▶ _Entries shown_
[Start of Attachment]

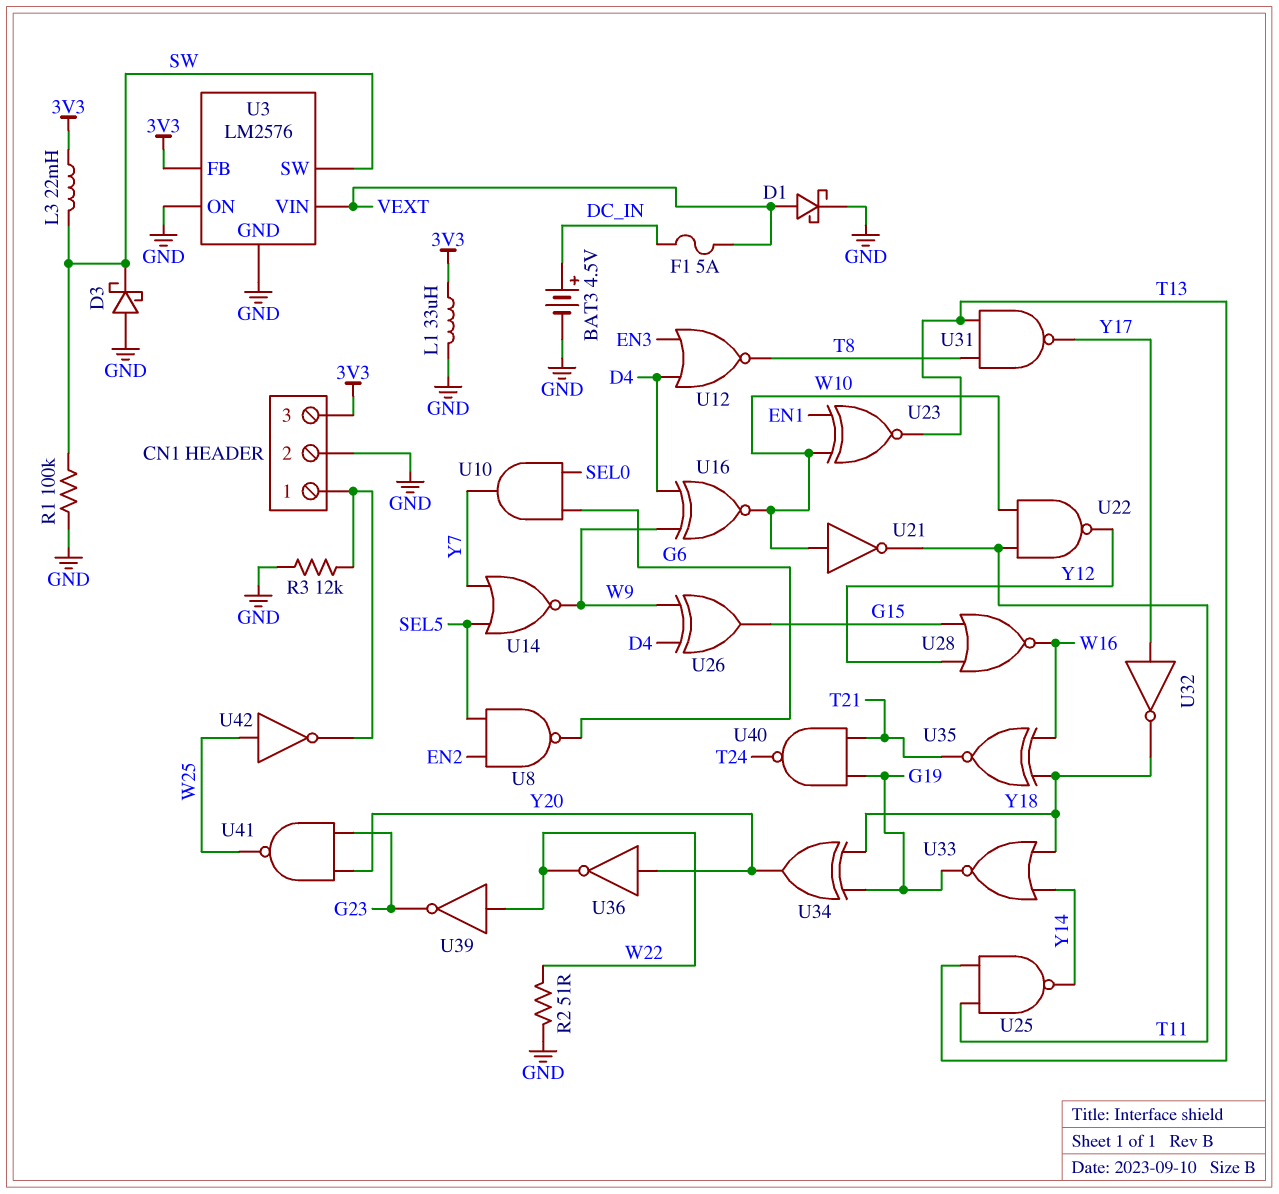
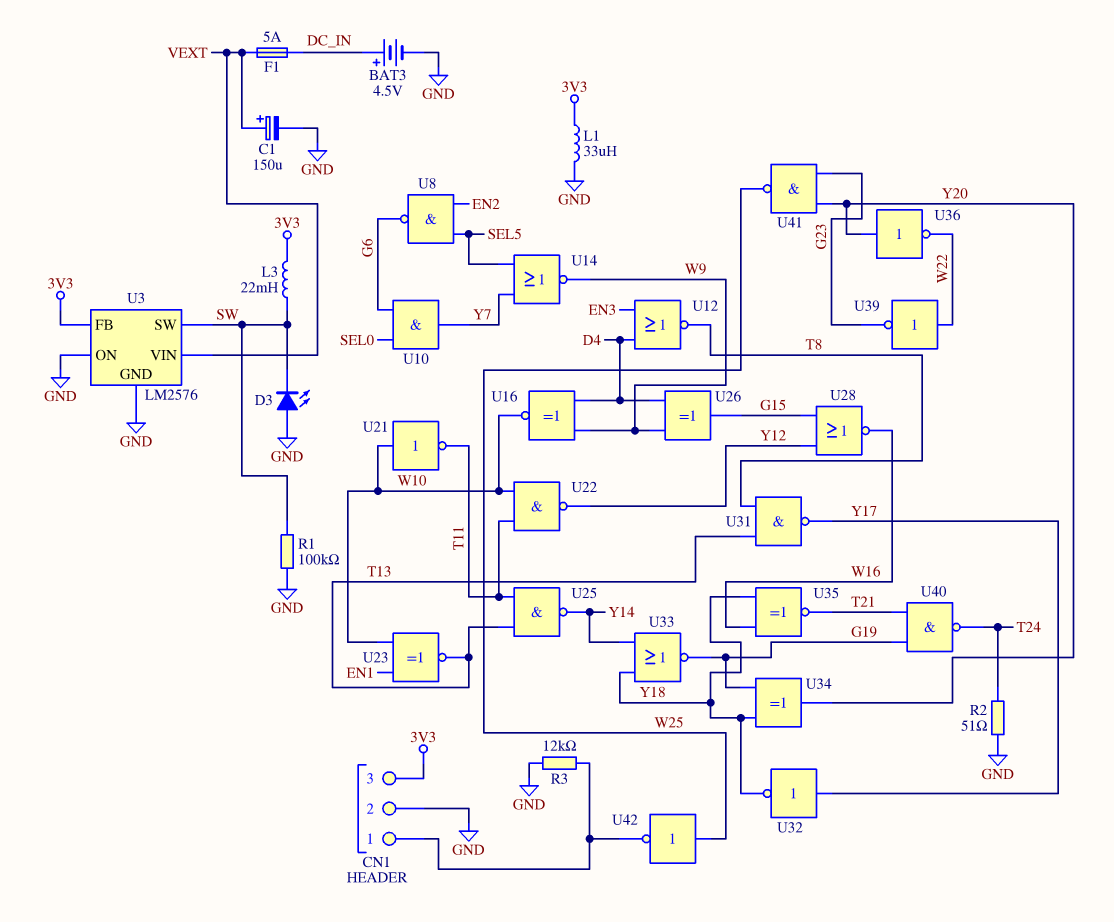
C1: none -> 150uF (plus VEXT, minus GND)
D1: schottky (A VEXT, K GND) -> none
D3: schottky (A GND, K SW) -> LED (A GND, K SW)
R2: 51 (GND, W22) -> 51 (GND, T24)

[End of Attachment]
[Start of Attachment]

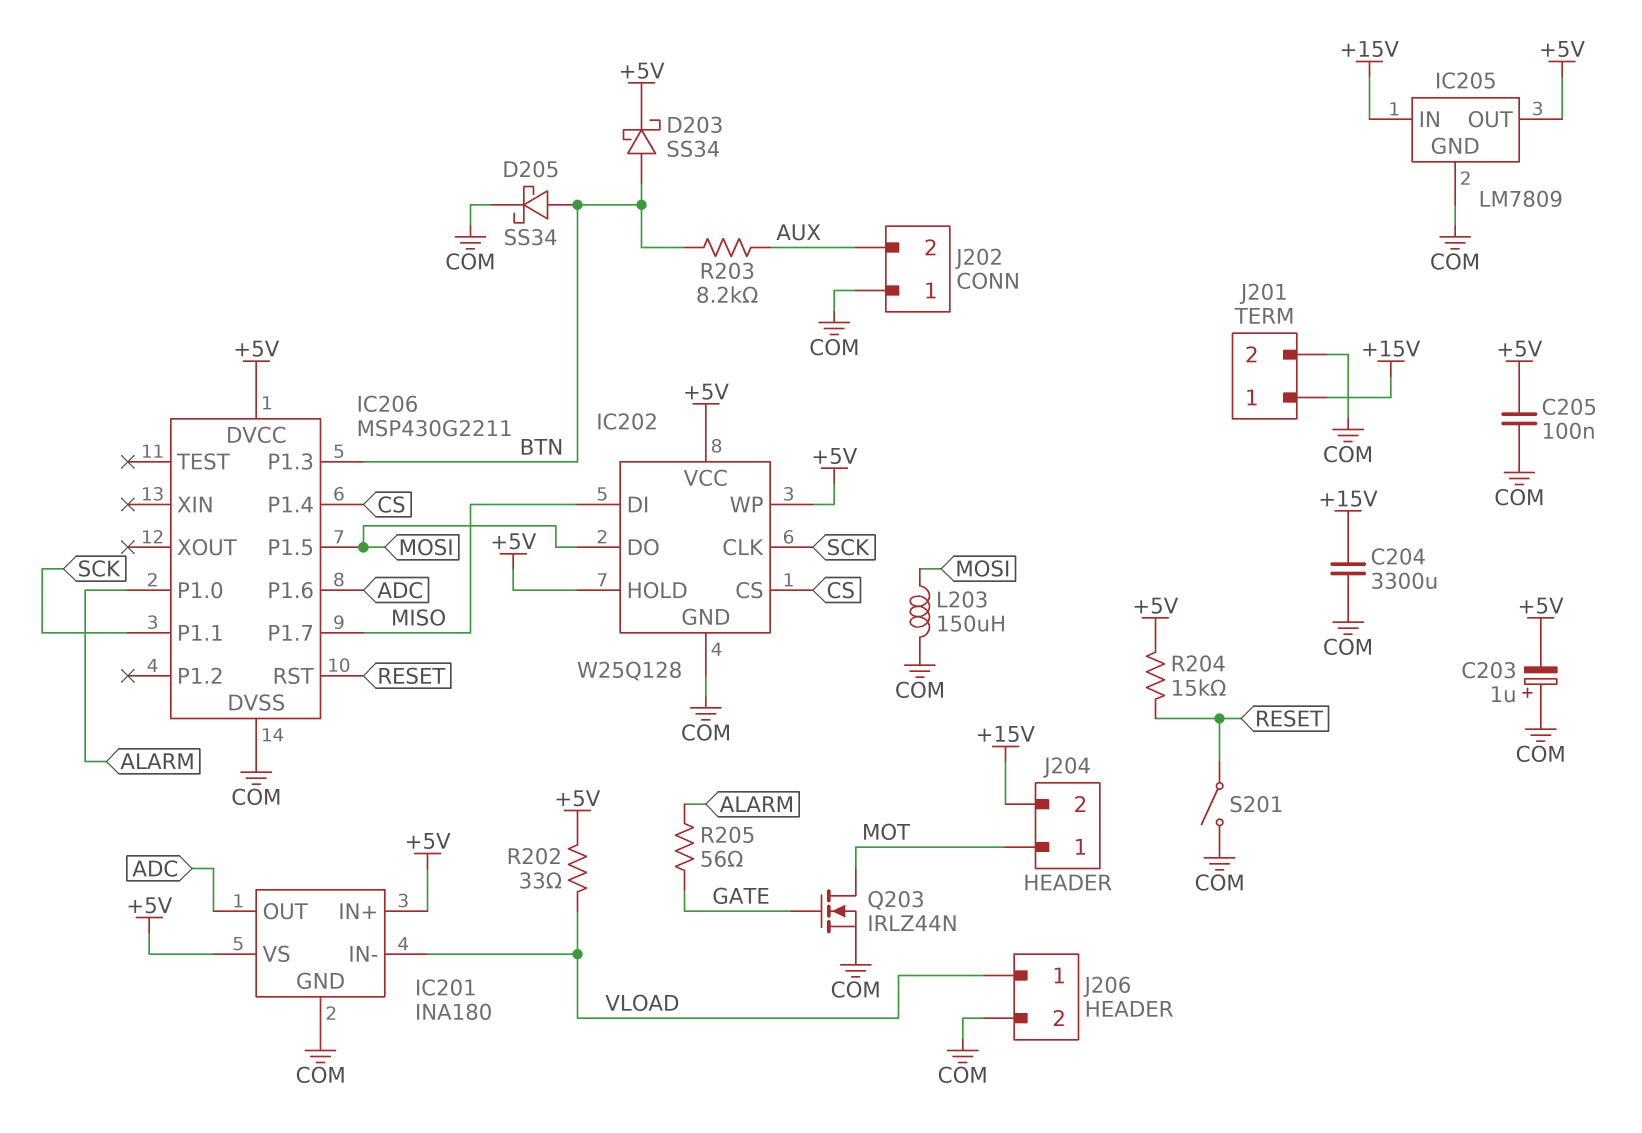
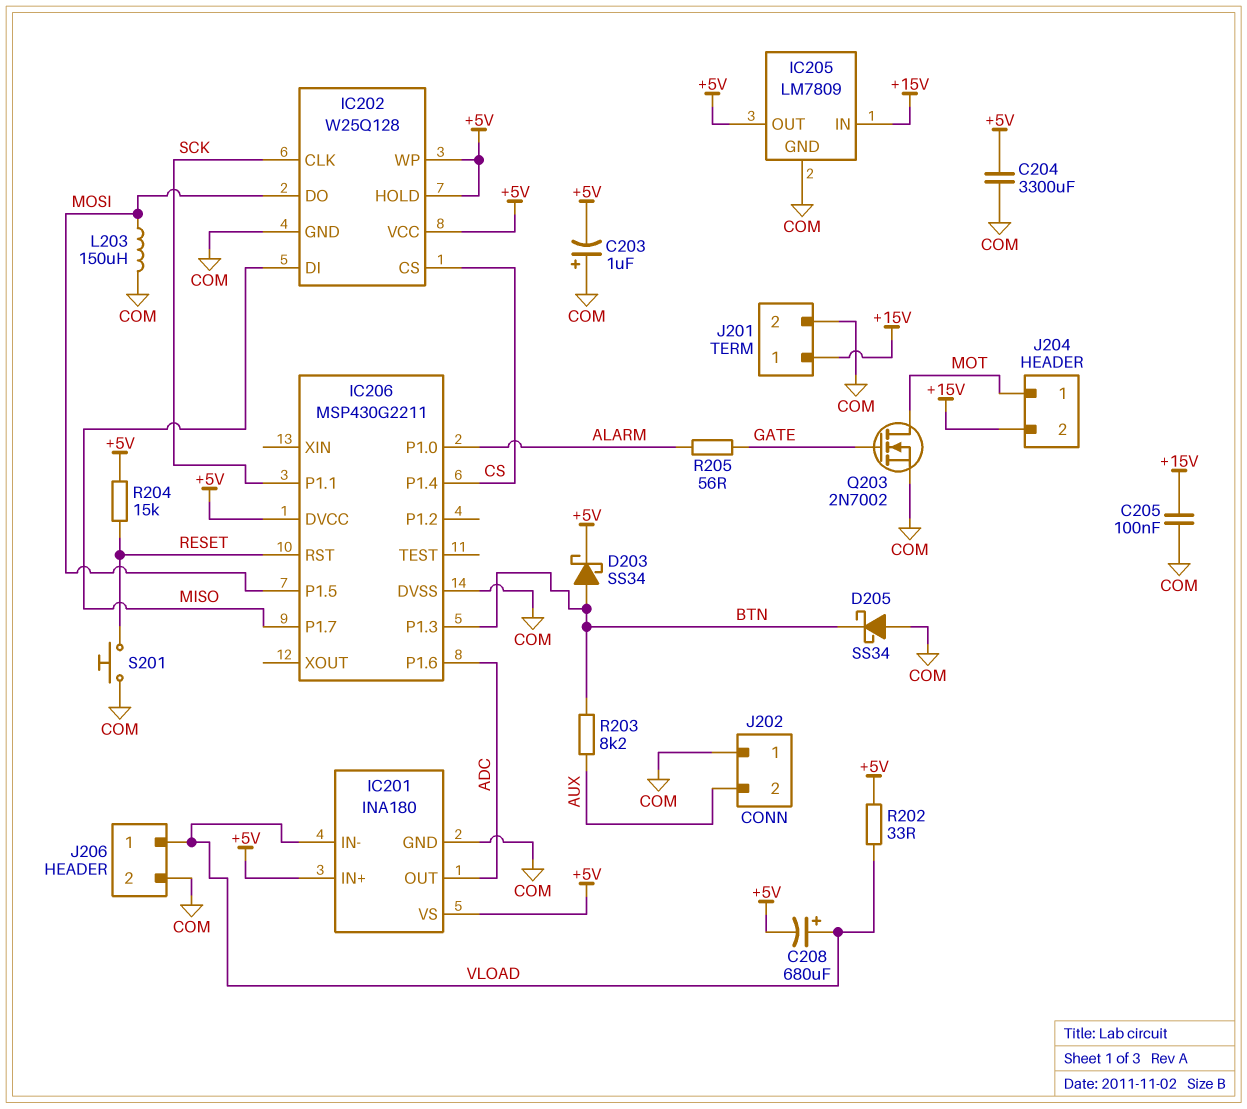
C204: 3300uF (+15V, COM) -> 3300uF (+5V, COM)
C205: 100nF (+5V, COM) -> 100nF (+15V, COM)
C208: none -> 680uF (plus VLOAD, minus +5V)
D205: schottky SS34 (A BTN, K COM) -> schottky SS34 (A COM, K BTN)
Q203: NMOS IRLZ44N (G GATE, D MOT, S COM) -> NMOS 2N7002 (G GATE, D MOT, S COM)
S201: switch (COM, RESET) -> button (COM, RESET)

[End of Attachment]

▶ _Task requirements_
In the listing above, locate the line containing "C1: none -> 150uF (plus VEXT, minus GND)" and the line containing "R2: 51 (GND, W22) -> 51 (GND, T24)", then transcribe both and every line between them verbatim.

▶ _Task result_
C1: none -> 150uF (plus VEXT, minus GND)
D1: schottky (A VEXT, K GND) -> none
D3: schottky (A GND, K SW) -> LED (A GND, K SW)
R2: 51 (GND, W22) -> 51 (GND, T24)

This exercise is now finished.